▶
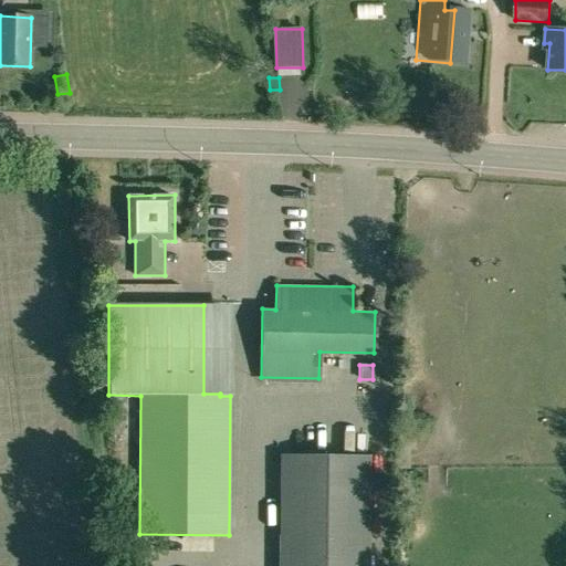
[(368,565),(369,453),(280,452),(279,565),(368,565)]
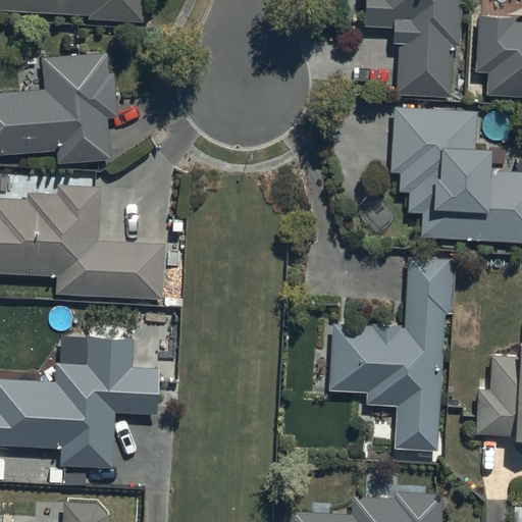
[(0,0),(0,8),(89,12),(88,18),(147,20),(147,0),(0,0)]
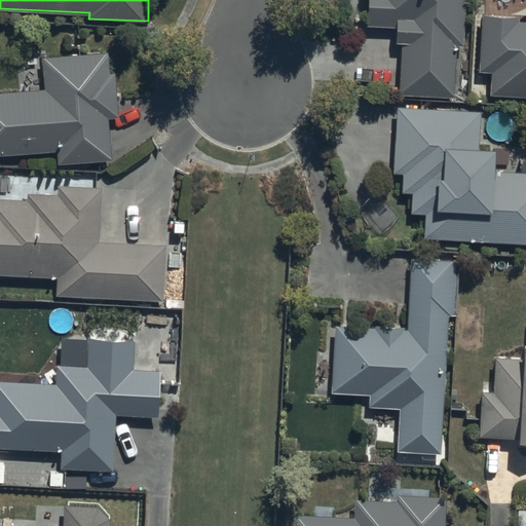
[(370,0),(369,25),(395,26),(395,42),(400,43),(398,97),(452,99),(454,48),(464,48),(465,0),(370,0)]
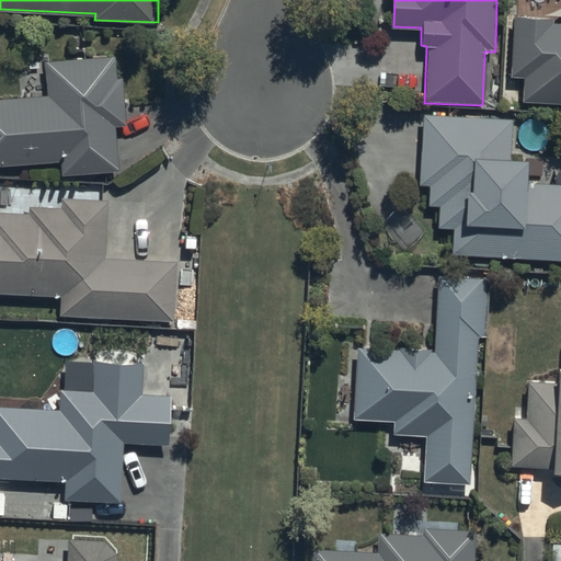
[(560,19),(513,16),(510,76),(522,76),(519,102),(560,104),(560,19)]
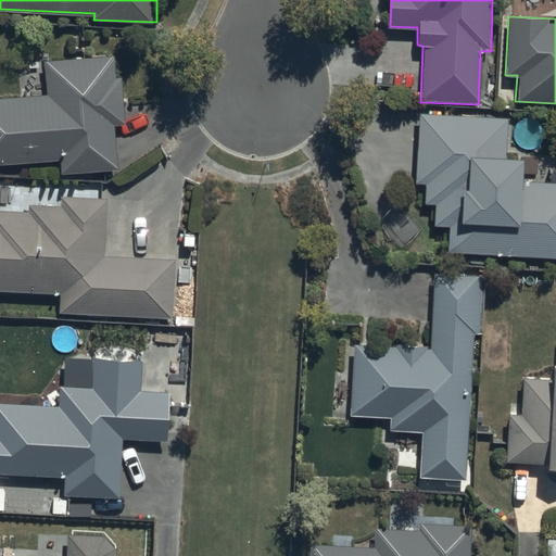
[(45,100),(0,100),(0,163),(62,162),(62,173),(116,171),(115,126),(126,126),(124,78),(115,78),(115,57),(43,59),(45,100)]
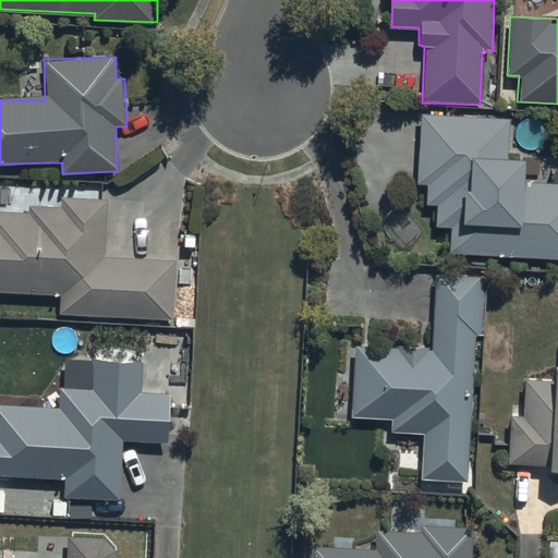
[(509,117),(420,116),(419,185),(425,185),(425,204),(435,204),(435,227),(448,228),(447,255),(557,256),(557,182),(523,182),(523,159),(508,159),(509,117)]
◀
_Request_. Each record above needs to be copied exactly, with images left out.

_Answer box_.
[(368,565),(369,453),(280,452),(279,565),(368,565)]
[(0,0),(0,8),(89,12),(88,18),(147,20),(147,0),(0,0)]
[(370,0),(369,25),(395,26),(395,42),(400,43),(398,97),(452,99),(454,48),(464,48),(465,0),(370,0)]
[(560,19),(513,16),(510,76),(522,76),(519,102),(560,104),(560,19)]
[(45,100),(0,100),(0,163),(62,162),(62,173),(116,171),(115,126),(126,126),(124,78),(115,78),(115,57),(43,59),(45,100)]
[(509,117),(420,116),(419,185),(425,185),(425,204),(435,204),(435,227),(448,228),(447,255),(557,256),(557,182),(523,182),(523,159),(508,159),(509,117)]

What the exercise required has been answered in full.